__Problem description__. Return each line exactly as written. Begin with the first line of the entries and end with the line that has "R11: 47 (+12V, VLOAD) -> 3.3 (+12V, VLOAD)".

__Supplied material__.

+--

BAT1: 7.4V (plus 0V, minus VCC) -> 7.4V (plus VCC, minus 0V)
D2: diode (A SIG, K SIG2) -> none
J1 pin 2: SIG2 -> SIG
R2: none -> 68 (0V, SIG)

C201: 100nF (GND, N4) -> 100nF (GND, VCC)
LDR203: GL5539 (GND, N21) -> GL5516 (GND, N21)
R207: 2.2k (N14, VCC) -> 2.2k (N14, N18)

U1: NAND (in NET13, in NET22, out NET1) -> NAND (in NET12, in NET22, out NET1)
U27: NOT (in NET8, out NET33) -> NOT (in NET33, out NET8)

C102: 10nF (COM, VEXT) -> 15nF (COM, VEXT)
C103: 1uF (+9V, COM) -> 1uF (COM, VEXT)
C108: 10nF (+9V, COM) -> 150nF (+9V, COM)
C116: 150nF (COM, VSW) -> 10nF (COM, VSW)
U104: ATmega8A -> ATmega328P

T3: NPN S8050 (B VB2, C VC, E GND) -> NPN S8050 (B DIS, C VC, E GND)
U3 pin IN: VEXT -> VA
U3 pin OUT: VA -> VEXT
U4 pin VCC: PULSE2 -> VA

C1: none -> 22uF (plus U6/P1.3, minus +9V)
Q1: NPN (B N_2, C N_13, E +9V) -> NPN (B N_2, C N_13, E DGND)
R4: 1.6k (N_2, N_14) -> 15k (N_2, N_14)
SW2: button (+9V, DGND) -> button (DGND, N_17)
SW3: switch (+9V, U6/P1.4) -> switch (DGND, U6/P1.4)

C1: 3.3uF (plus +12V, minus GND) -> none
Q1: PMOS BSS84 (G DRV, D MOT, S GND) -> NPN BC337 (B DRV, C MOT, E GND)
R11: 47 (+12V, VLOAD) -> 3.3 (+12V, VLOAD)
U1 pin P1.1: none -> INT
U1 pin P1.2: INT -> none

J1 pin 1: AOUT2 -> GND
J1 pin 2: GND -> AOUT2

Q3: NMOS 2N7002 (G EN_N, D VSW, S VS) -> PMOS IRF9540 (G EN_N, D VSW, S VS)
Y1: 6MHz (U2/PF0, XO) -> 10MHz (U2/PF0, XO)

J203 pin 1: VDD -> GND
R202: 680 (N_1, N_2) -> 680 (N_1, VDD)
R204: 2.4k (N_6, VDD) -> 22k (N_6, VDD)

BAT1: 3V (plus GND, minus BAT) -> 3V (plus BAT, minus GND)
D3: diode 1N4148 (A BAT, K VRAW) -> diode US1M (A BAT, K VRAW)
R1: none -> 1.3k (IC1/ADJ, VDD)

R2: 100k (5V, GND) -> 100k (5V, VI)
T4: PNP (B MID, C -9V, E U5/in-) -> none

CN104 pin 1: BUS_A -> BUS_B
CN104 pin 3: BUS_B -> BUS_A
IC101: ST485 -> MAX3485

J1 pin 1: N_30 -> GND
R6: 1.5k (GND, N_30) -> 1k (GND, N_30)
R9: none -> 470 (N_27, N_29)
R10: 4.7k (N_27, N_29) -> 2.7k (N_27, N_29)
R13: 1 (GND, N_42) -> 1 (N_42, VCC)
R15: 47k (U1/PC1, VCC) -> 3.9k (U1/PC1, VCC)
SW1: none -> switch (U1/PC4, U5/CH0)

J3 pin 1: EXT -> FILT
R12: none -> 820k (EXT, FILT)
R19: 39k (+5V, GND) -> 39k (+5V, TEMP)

+--

__Answer to this exercise__.
BAT1: 7.4V (plus 0V, minus VCC) -> 7.4V (plus VCC, minus 0V)
D2: diode (A SIG, K SIG2) -> none
J1 pin 2: SIG2 -> SIG
R2: none -> 68 (0V, SIG)

C201: 100nF (GND, N4) -> 100nF (GND, VCC)
LDR203: GL5539 (GND, N21) -> GL5516 (GND, N21)
R207: 2.2k (N14, VCC) -> 2.2k (N14, N18)

U1: NAND (in NET13, in NET22, out NET1) -> NAND (in NET12, in NET22, out NET1)
U27: NOT (in NET8, out NET33) -> NOT (in NET33, out NET8)

C102: 10nF (COM, VEXT) -> 15nF (COM, VEXT)
C103: 1uF (+9V, COM) -> 1uF (COM, VEXT)
C108: 10nF (+9V, COM) -> 150nF (+9V, COM)
C116: 150nF (COM, VSW) -> 10nF (COM, VSW)
U104: ATmega8A -> ATmega328P

T3: NPN S8050 (B VB2, C VC, E GND) -> NPN S8050 (B DIS, C VC, E GND)
U3 pin IN: VEXT -> VA
U3 pin OUT: VA -> VEXT
U4 pin VCC: PULSE2 -> VA

C1: none -> 22uF (plus U6/P1.3, minus +9V)
Q1: NPN (B N_2, C N_13, E +9V) -> NPN (B N_2, C N_13, E DGND)
R4: 1.6k (N_2, N_14) -> 15k (N_2, N_14)
SW2: button (+9V, DGND) -> button (DGND, N_17)
SW3: switch (+9V, U6/P1.4) -> switch (DGND, U6/P1.4)

C1: 3.3uF (plus +12V, minus GND) -> none
Q1: PMOS BSS84 (G DRV, D MOT, S GND) -> NPN BC337 (B DRV, C MOT, E GND)
R11: 47 (+12V, VLOAD) -> 3.3 (+12V, VLOAD)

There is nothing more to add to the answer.